▸ The task: Repeat the data that follows in full. Do not include the pictures.

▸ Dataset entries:
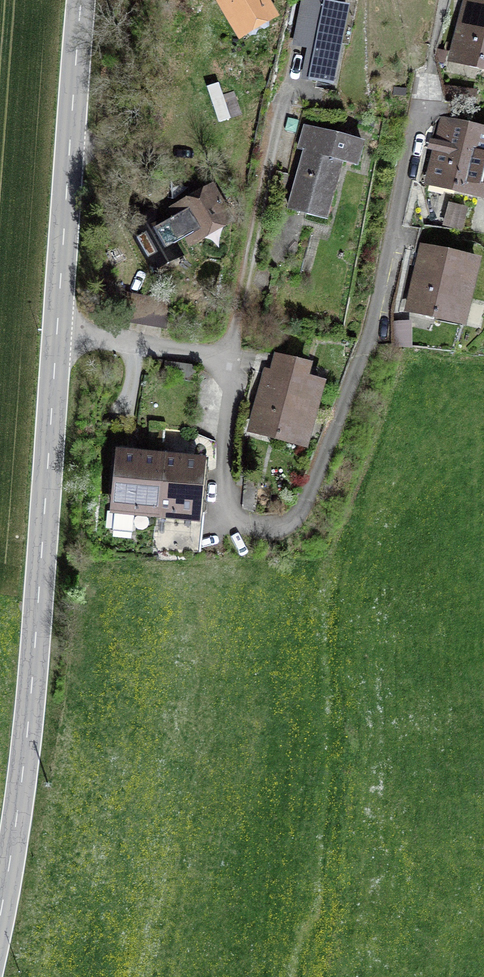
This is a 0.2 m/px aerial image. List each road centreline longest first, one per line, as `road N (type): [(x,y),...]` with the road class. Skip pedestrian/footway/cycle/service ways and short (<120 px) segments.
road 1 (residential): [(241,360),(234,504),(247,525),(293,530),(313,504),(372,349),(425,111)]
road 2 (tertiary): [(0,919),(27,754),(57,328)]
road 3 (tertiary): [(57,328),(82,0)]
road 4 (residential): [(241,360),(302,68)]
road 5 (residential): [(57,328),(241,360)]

▸ Written solution:
This is a 0.2 m/px aerial image. List each road centreline longest first, one per line, as `road N (type): [(x,y),...]` with the road class. Skip pedestrian/footway/cycle/service ways and short (<120 px) segments.
road 1 (residential): [(241,360),(234,504),(247,525),(293,530),(313,504),(372,349),(425,111)]
road 2 (tertiary): [(0,919),(27,754),(57,328)]
road 3 (tertiary): [(57,328),(82,0)]
road 4 (residential): [(241,360),(302,68)]
road 5 (residential): [(57,328),(241,360)]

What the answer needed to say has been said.